**WHAT TO DO**
Nothing other than the lines from the one containing "(375, 590) = (286, 521): white" through the last line of the data below should be output, each reproduced exactly.

**EXERCISE DATA**
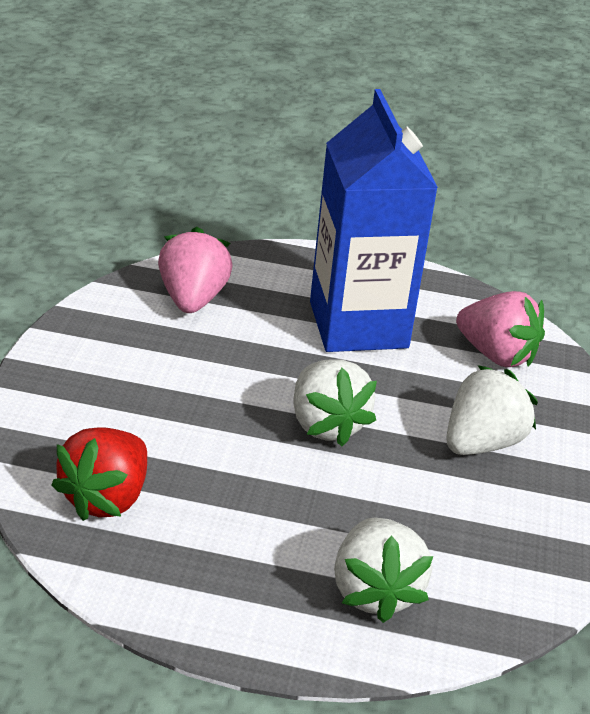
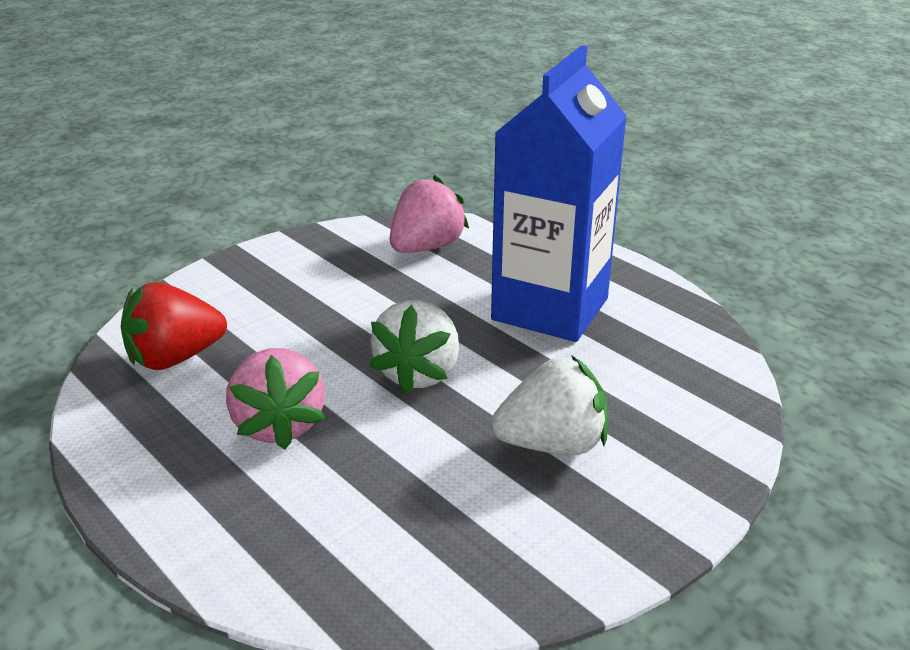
camera: 40 degrees right, 5 degrees down
(375, 590) = (286, 521): white strawberry -> none
(496, 354) = (665, 377): pink strawberry -> pink strawberry (278, 425)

**WRITTEN SOLUTION**
(375, 590) = (286, 521): white strawberry -> none
(496, 354) = (665, 377): pink strawberry -> pink strawberry (278, 425)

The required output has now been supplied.